### Work request
Exactly as they appear below, repeat the lines from the one with "U4: LM317 -> LM350" through the one with "BAT3: 1.5V (plus", and no others.

### Provided information

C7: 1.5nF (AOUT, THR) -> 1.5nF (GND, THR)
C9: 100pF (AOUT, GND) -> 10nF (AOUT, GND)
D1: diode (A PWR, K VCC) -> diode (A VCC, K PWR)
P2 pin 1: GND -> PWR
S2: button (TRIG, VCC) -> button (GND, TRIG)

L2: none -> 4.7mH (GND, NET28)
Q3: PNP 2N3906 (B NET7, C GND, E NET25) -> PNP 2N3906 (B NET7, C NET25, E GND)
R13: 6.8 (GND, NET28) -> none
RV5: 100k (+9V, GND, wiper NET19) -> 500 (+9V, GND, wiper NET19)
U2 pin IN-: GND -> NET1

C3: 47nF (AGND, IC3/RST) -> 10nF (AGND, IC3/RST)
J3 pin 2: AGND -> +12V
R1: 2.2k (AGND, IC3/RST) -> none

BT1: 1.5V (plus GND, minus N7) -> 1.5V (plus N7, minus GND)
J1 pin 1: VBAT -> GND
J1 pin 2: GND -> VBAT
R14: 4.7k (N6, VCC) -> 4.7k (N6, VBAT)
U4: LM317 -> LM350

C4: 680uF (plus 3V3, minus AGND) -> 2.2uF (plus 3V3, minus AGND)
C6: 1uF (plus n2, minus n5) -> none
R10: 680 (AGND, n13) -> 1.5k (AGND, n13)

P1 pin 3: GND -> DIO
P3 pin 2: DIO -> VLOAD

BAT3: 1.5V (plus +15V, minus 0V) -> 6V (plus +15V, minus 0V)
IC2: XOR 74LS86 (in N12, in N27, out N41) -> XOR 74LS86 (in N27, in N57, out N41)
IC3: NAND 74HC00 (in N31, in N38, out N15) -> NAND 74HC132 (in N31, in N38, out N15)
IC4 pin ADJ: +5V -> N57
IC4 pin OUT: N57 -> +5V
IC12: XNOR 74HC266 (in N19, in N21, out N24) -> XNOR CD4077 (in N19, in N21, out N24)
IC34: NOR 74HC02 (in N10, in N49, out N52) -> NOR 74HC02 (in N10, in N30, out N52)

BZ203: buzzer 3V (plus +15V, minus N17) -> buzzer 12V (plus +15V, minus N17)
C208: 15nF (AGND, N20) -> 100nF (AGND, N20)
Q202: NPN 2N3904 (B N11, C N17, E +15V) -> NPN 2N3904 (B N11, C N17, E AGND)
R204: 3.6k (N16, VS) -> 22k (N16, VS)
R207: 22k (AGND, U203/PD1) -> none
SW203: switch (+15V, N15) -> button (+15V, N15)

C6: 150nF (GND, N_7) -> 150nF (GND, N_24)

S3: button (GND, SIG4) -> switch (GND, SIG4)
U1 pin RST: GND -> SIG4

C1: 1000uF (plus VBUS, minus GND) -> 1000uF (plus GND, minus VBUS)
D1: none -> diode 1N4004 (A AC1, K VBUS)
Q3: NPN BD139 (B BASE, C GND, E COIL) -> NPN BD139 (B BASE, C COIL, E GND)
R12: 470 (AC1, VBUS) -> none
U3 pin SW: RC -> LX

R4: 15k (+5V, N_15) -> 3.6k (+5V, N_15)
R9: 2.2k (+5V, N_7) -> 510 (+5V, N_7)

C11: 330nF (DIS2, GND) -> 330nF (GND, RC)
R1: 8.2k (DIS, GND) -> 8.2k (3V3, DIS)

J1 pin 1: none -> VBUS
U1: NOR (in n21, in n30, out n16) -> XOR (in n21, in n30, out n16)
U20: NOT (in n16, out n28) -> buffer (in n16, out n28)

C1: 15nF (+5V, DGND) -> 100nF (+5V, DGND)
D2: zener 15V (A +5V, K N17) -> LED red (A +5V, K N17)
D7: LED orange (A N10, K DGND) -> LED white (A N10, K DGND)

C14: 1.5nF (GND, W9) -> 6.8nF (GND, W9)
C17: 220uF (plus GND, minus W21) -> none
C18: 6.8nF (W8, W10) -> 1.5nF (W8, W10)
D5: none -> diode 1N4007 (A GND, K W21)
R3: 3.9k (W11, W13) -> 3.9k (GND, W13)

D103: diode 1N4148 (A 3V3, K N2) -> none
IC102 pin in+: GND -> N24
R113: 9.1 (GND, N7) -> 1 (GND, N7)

### Written solution
U4: LM317 -> LM350

C4: 680uF (plus 3V3, minus AGND) -> 2.2uF (plus 3V3, minus AGND)
C6: 1uF (plus n2, minus n5) -> none
R10: 680 (AGND, n13) -> 1.5k (AGND, n13)

P1 pin 3: GND -> DIO
P3 pin 2: DIO -> VLOAD

BAT3: 1.5V (plus +15V, minus 0V) -> 6V (plus +15V, minus 0V)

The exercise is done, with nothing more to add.